▶ Assignment:
All records below are to be duplicated exactly, with every picture excluded.

Data for analysis START

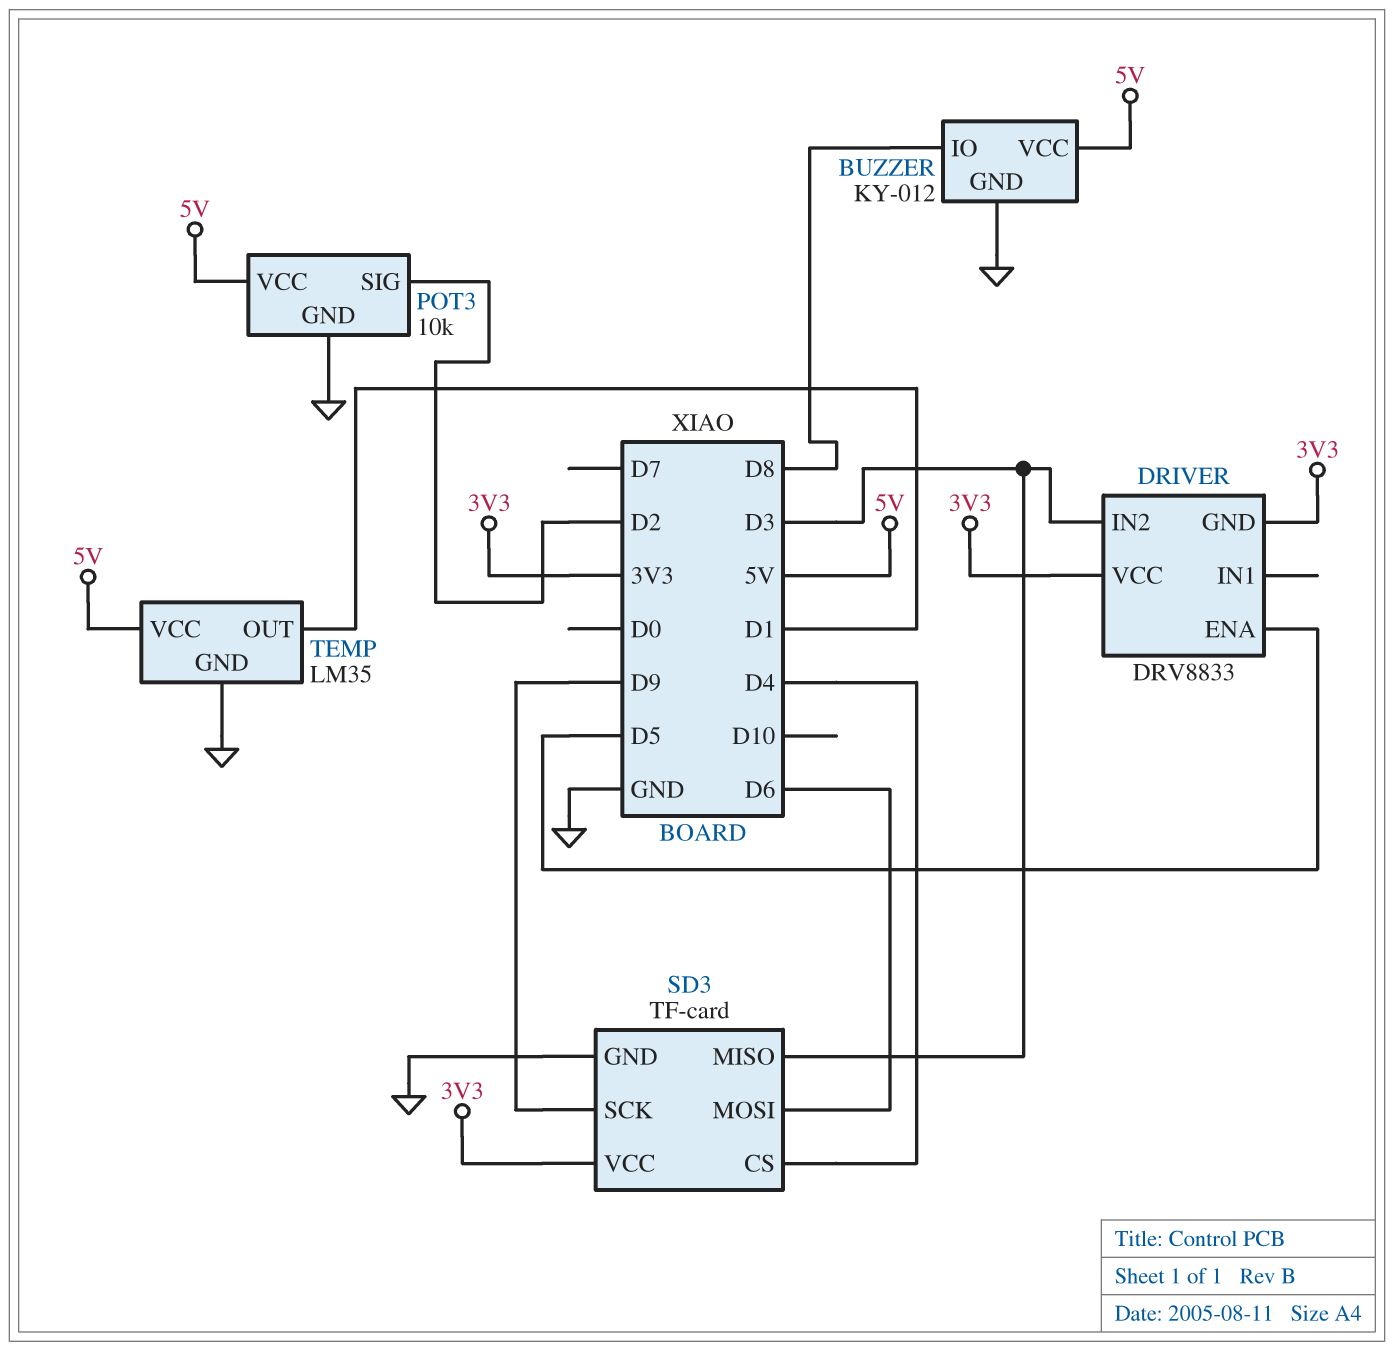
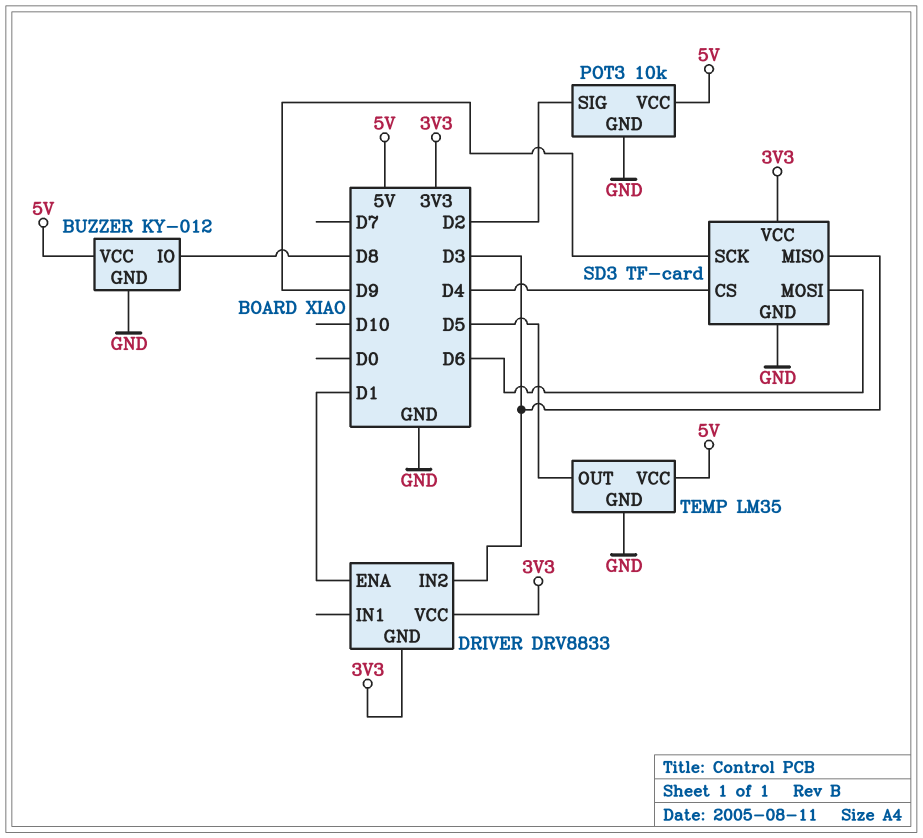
DRIVER pin ENA: D5 -> D1
TEMP pin OUT: D1 -> D5

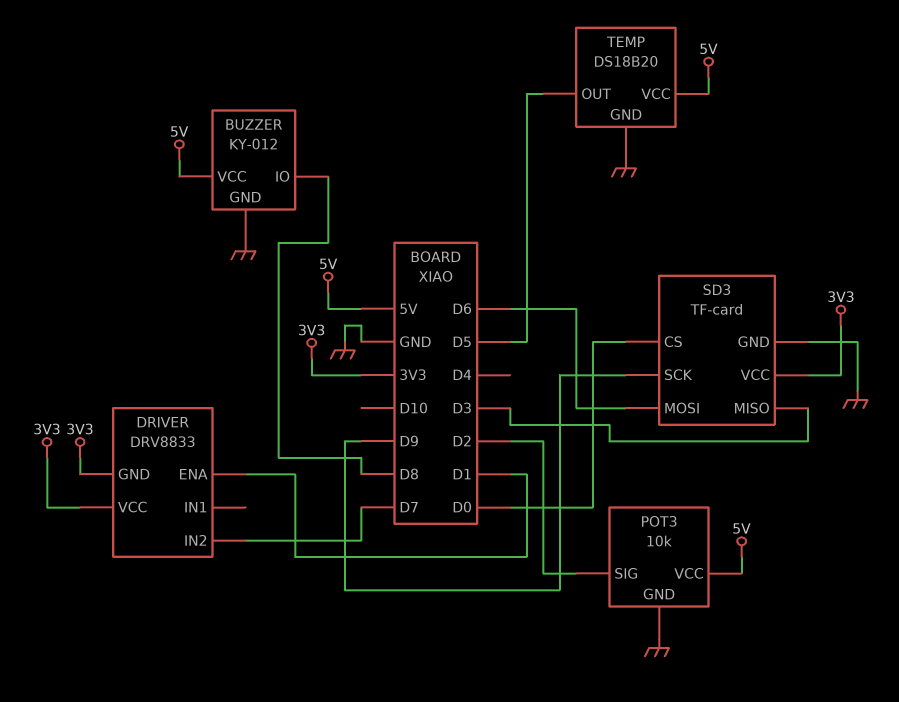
DRIVER pin IN2: D3 -> D7
SD3 pin CS: D4 -> D0
TEMP: LM35 -> DS18B20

Data for analysis END

▶ Response to the task:
DRIVER pin ENA: D5 -> D1
TEMP pin OUT: D1 -> D5

DRIVER pin IN2: D3 -> D7
SD3 pin CS: D4 -> D0
TEMP: LM35 -> DS18B20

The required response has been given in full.